*PROBLEM REQUIREMENTS*: Some lines below hold "plate". Pick them out and copy them.

BEGIN

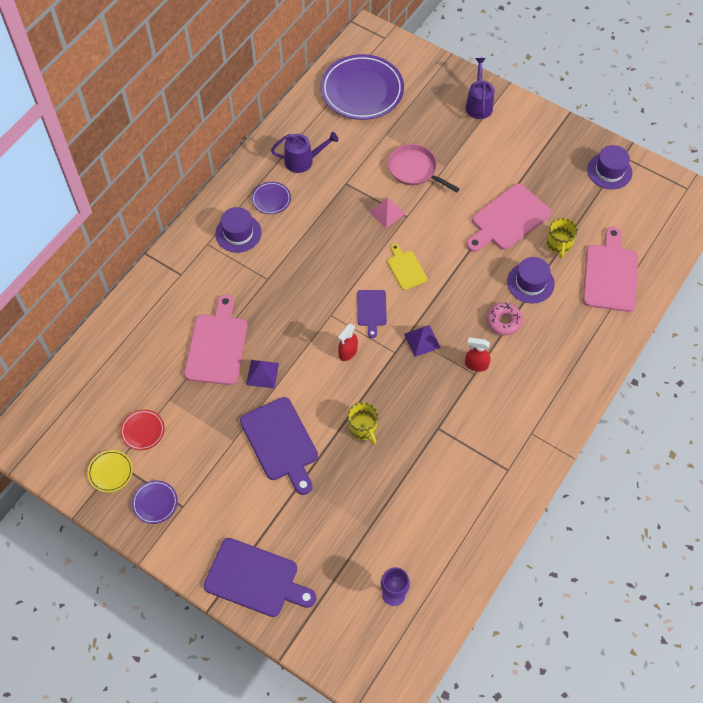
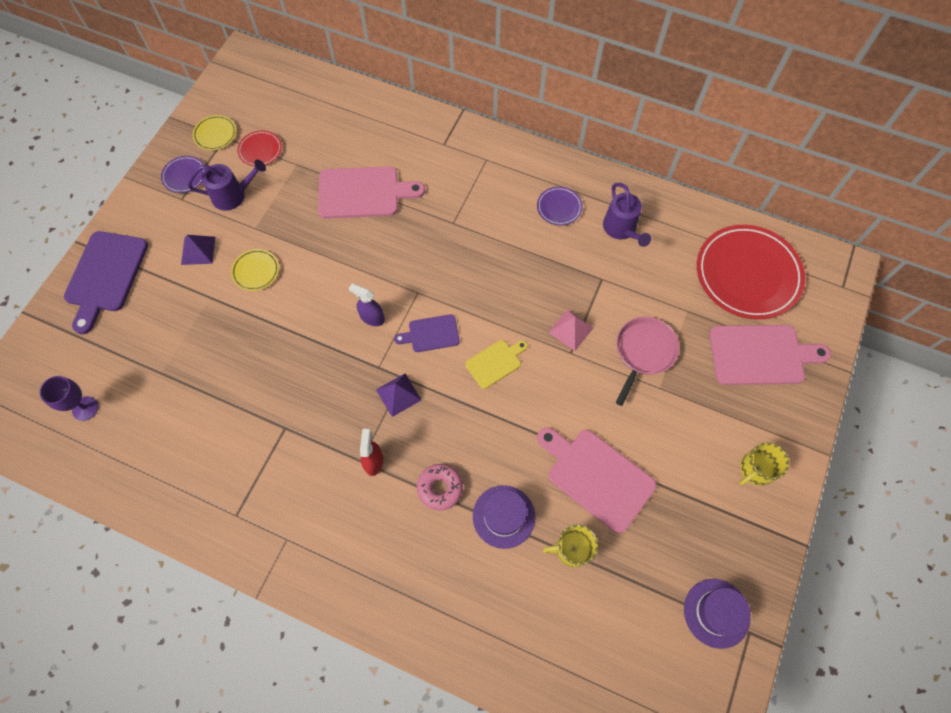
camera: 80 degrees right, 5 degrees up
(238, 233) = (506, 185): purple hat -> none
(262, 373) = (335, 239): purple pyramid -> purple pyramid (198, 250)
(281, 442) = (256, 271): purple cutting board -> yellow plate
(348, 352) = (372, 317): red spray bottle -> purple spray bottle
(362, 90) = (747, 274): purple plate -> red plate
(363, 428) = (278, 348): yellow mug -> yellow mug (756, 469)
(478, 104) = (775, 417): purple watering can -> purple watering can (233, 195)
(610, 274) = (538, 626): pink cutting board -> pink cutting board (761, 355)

END

*ANSWER AREA*:
(281, 442) = (256, 271): purple cutting board -> yellow plate
(362, 90) = (747, 274): purple plate -> red plate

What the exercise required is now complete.